Available data Start Marker
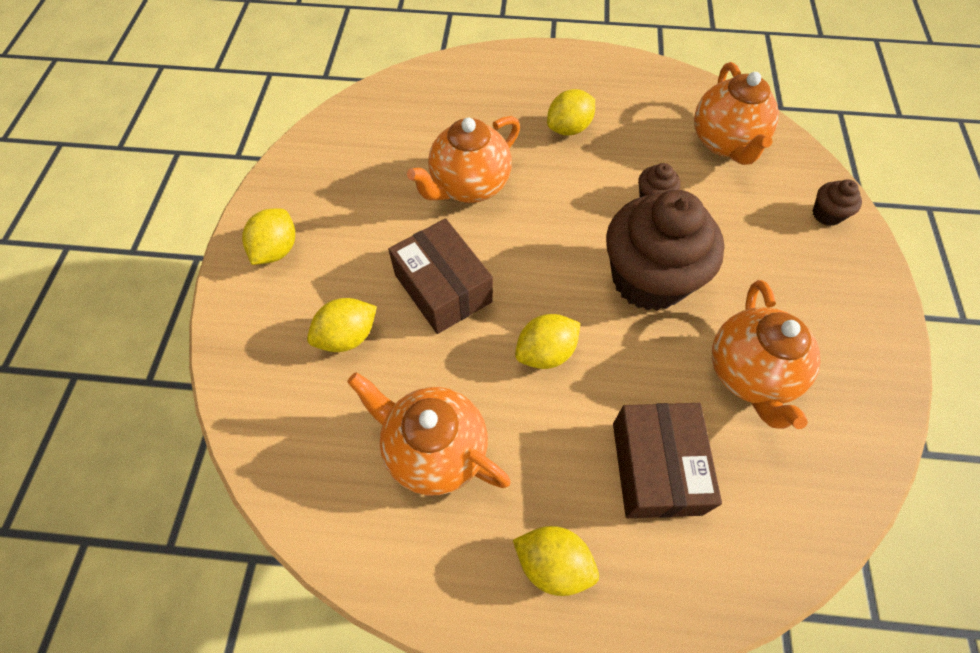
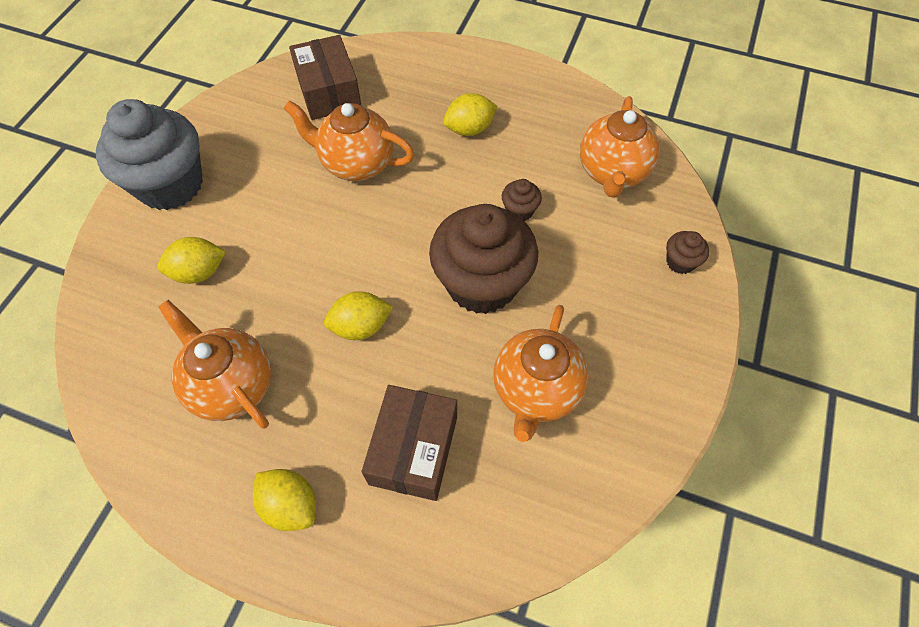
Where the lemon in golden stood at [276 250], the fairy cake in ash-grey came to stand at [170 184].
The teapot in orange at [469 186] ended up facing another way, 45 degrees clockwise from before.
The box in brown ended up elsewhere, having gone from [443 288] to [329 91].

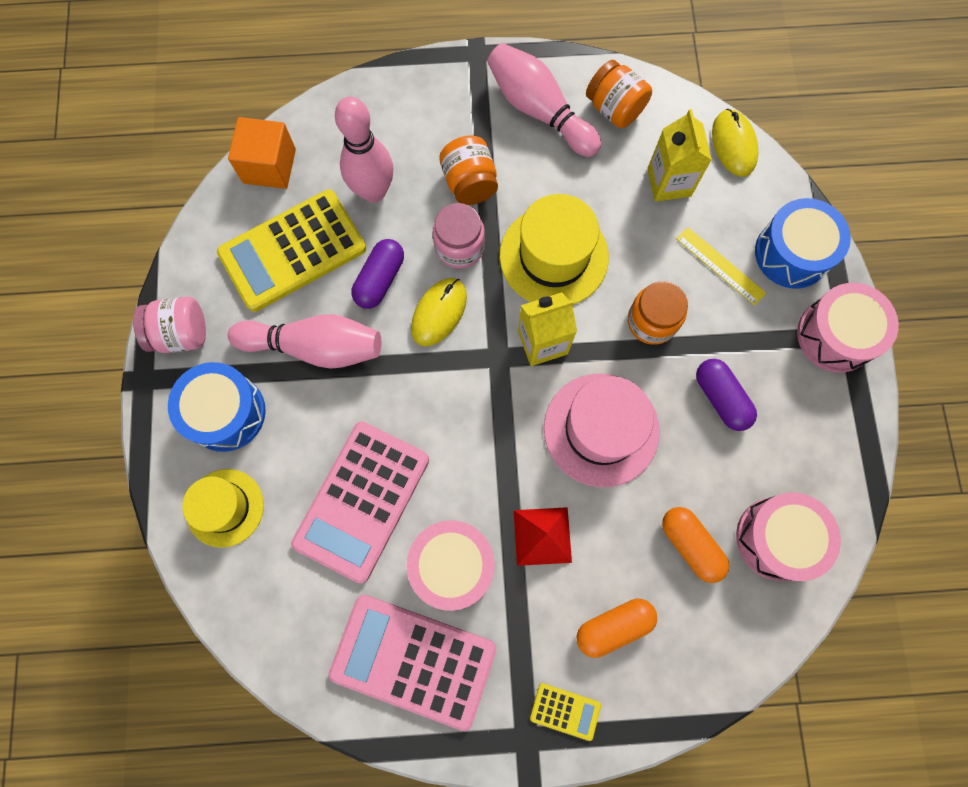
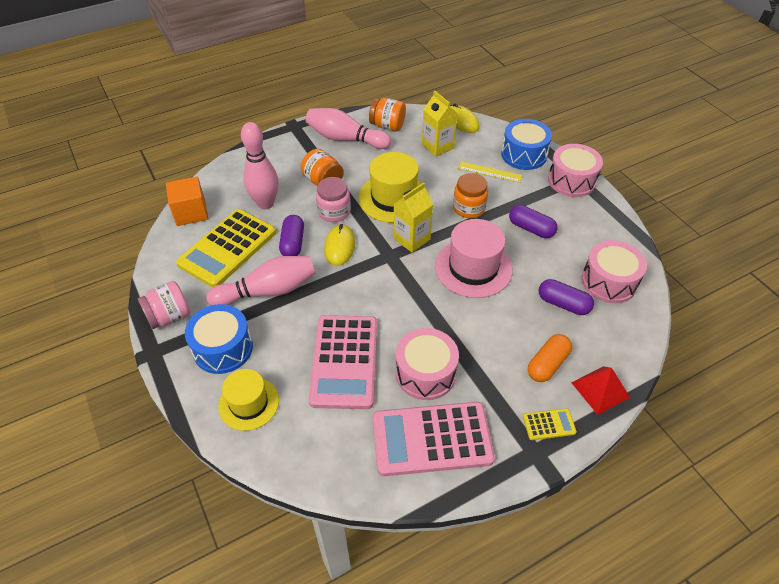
What was the pill in orange at [690 545] turned into the pill in purple at [563 304].
The pyramid shape in scarlet ended up elsewhere, having gone from [542 536] to [600 389].

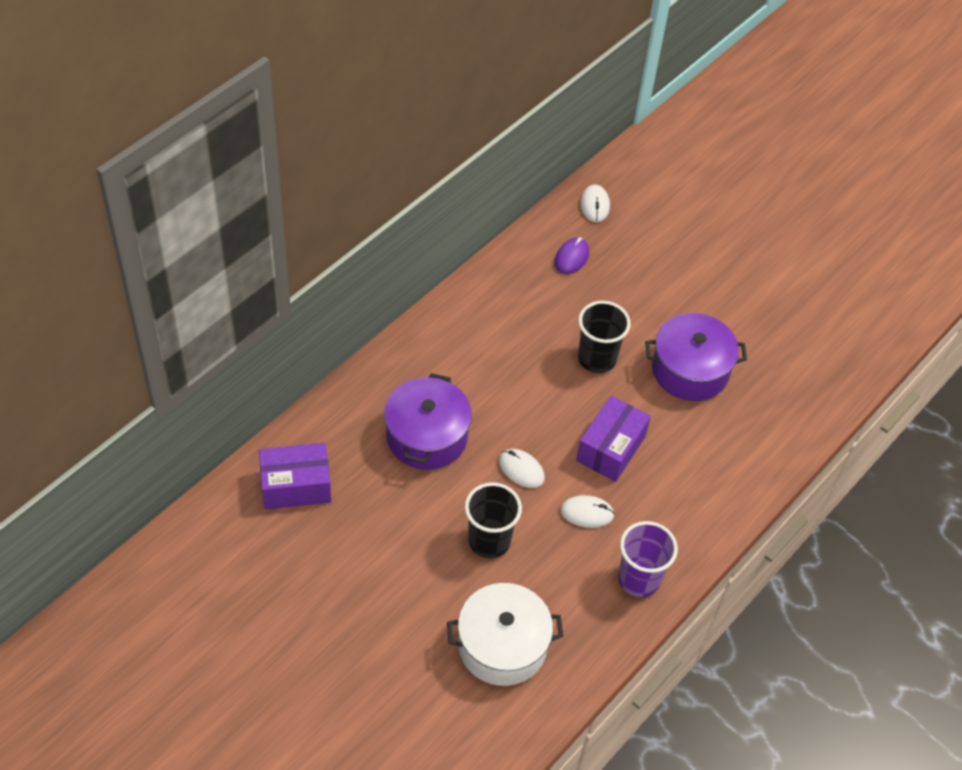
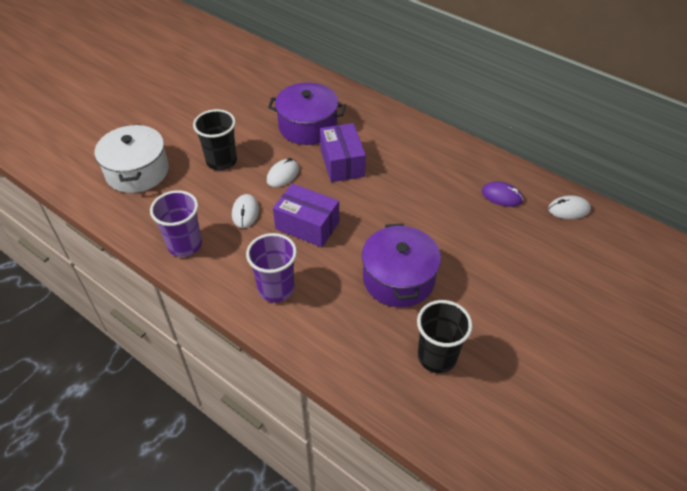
The second view gained the beaker in purple at [276 289].
The box in purple ended up elsewhere, having gone from [296 486] to [342 163].
The beaker in ebony ended up elsewhere, having gone from [597 358] to [437 357].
Available data End Marker
• **Problem statement**:
What is needed is every line from the one with "The box in brown" to the final line of the listing above, set down exactly and with the pictures left out.

• **Answer section**:
The box in brown ended up elsewhere, having gone from [443 288] to [329 91].

What was the pill in orange at [690 545] turned into the pill in purple at [563 304].
The pyramid shape in scarlet ended up elsewhere, having gone from [542 536] to [600 389].

The second view gained the beaker in purple at [276 289].
The box in purple ended up elsewhere, having gone from [296 486] to [342 163].
The beaker in ebony ended up elsewhere, having gone from [597 358] to [437 357].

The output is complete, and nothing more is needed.